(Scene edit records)
○ ○ ○

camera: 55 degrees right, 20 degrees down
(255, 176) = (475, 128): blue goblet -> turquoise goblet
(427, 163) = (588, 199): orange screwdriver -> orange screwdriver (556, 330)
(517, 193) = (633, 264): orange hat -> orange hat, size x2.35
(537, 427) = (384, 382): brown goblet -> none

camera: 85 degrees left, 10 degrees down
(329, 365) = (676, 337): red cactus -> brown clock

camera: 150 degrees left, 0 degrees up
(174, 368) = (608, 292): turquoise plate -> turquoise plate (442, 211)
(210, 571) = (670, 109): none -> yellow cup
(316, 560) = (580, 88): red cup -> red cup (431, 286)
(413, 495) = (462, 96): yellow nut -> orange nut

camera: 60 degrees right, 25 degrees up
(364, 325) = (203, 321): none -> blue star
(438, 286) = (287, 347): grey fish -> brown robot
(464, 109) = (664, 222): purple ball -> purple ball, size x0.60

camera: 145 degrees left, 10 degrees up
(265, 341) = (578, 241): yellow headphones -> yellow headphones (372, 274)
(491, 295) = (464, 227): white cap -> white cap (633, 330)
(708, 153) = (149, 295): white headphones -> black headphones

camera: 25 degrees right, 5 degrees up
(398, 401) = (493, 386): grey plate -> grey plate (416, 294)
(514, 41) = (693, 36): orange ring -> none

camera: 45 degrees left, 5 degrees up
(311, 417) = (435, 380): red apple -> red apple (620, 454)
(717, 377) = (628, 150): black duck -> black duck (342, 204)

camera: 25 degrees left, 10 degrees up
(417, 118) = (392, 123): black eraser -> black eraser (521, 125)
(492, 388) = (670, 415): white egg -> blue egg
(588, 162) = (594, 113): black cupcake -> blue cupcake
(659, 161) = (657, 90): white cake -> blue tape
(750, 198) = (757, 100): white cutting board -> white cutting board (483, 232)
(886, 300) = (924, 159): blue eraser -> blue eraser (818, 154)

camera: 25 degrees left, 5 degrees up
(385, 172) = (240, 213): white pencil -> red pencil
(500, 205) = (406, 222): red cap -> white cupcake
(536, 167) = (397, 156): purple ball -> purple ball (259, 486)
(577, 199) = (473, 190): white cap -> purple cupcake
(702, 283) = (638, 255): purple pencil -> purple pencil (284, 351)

○ ○ ○

» **ABOUT THIS EXERCISE**: Please print exactly what appears from the first line of the data through the line with "camera: 25 degrees right, 5 degrees up", including both of those lines and nothing past them.

» **OUTPUT OF THE EXERCISE**:
camera: 55 degrees right, 20 degrees down
(255, 176) = (475, 128): blue goblet -> turquoise goblet
(427, 163) = (588, 199): orange screwdriver -> orange screwdriver (556, 330)
(517, 193) = (633, 264): orange hat -> orange hat, size x2.35
(537, 427) = (384, 382): brown goblet -> none

camera: 85 degrees left, 10 degrees down
(329, 365) = (676, 337): red cactus -> brown clock

camera: 150 degrees left, 0 degrees up
(174, 368) = (608, 292): turquoise plate -> turquoise plate (442, 211)
(210, 571) = (670, 109): none -> yellow cup
(316, 560) = (580, 88): red cup -> red cup (431, 286)
(413, 495) = (462, 96): yellow nut -> orange nut

camera: 60 degrees right, 25 degrees up
(364, 325) = (203, 321): none -> blue star
(438, 286) = (287, 347): grey fish -> brown robot
(464, 109) = (664, 222): purple ball -> purple ball, size x0.60

camera: 145 degrees left, 10 degrees up
(265, 341) = (578, 241): yellow headphones -> yellow headphones (372, 274)
(491, 295) = (464, 227): white cap -> white cap (633, 330)
(708, 153) = (149, 295): white headphones -> black headphones

camera: 25 degrees right, 5 degrees up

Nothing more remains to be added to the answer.